» **WHAT IS EXPECTED**: How many of the lines below contain the string "above"? Case matters, and the reply should be only the number.
begin RAW DATA
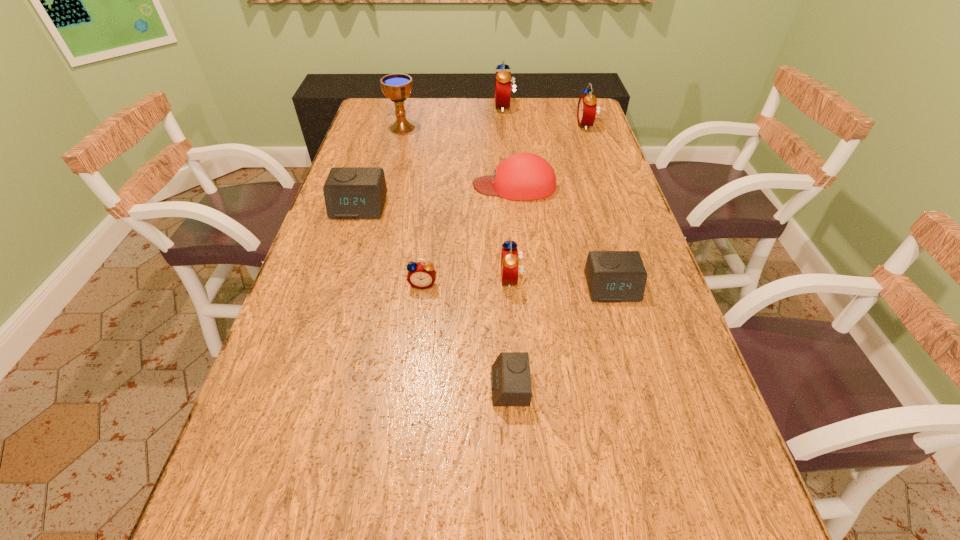
At what (x,y) coordinates should I click in order to perform the action: click on unoccupied position between the second farthest alarm clock and the third biggest red alarm clock. Please return your answer as a coordinate pair (x, y). Image resolution: width=960 pixels, height=540 pixels. Looking at the image, I should click on (549, 202).

Identify which object is the sixth nearest to the third biggest red alarm clock. Please provide its 2D coordinates. Your answer should be formatted as a tuple, i.e. [(x, y)], where the tuple contains the x and y coordinates of a point satisfying the conditions above.

[(397, 87)]

Image resolution: width=960 pixels, height=540 pixels. In order to click on the fourth closest object relative to the farthest alarm clock in this screenshot , I will do [x=350, y=192].

The height and width of the screenshot is (540, 960). What are the coordinates of `alarm clock that is the fifth closest to the chalice` in the screenshot? It's located at (509, 255).

Find the location of a particular element. This screenshot has height=540, width=960. the second closest alarm clock relative to the chalice is located at coordinates (350, 192).

Locate an element on the screen. This screenshot has height=540, width=960. the third closest red alarm clock to the smallest black alarm clock is located at coordinates pos(586,112).

At what (x,y) coordinates should I click in order to perform the action: click on red alarm clock that stands as the second closest to the baseball cap. Please return your answer as a coordinate pair (x, y). Looking at the image, I should click on (586, 112).

In order to click on black alarm clock identified as the second closest to the baseball cap in this screenshot , I will do `click(612, 276)`.

Identify which black alarm clock is the third nearest to the third tallest object. Please provide its 2D coordinates. Your answer should be formatted as a tuple, i.e. [(x, y)], where the tuple contains the x and y coordinates of a point satisfying the conditions above.

[(511, 385)]

The height and width of the screenshot is (540, 960). What are the coordinates of `blank space that satisfies the following two spatial constraints: 1. on the front-facing side of the second biggest red alarm clock; 2. on the front-facing side of the rightmost black alarm clock` in the screenshot? It's located at (643, 288).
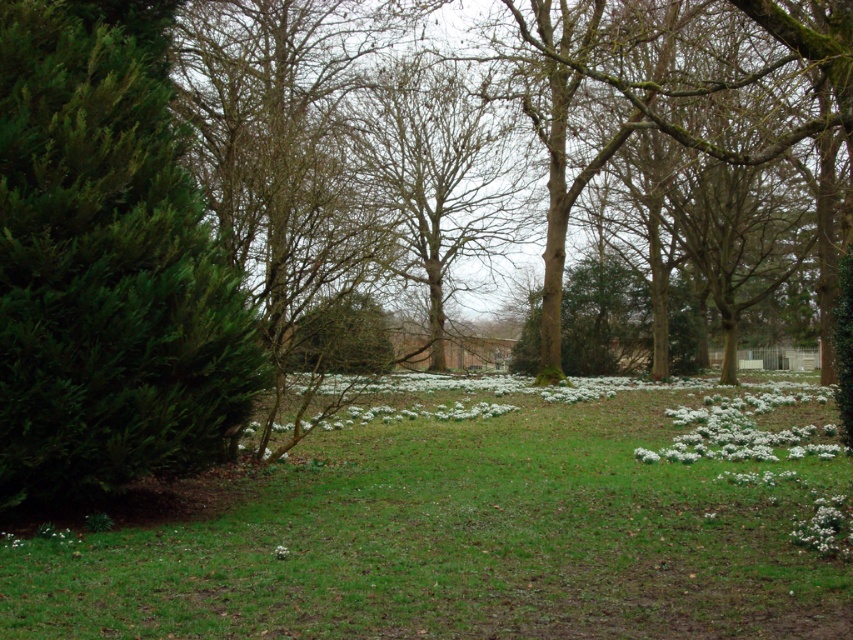
You are an artist sketching this scene and want to add more details to the white matte flowers at lower right and the white matte flower at lower right. Based on their positions, which one should you draw first if you start from the left side of the image?

You should draw the white matte flower at lower right first because it is positioned to the left of the white matte flowers at lower right.

You are standing in the middle of the grassy area and see two points in the scene. The first point is at coordinates point [33,420] and the second is at point [815,454]. Which point is closer to you?

Point [33,420] is closer to the camera than point [815,454], so the first point is closer to you.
end RAW DATA
» **EXERCISE ANSWER**: 2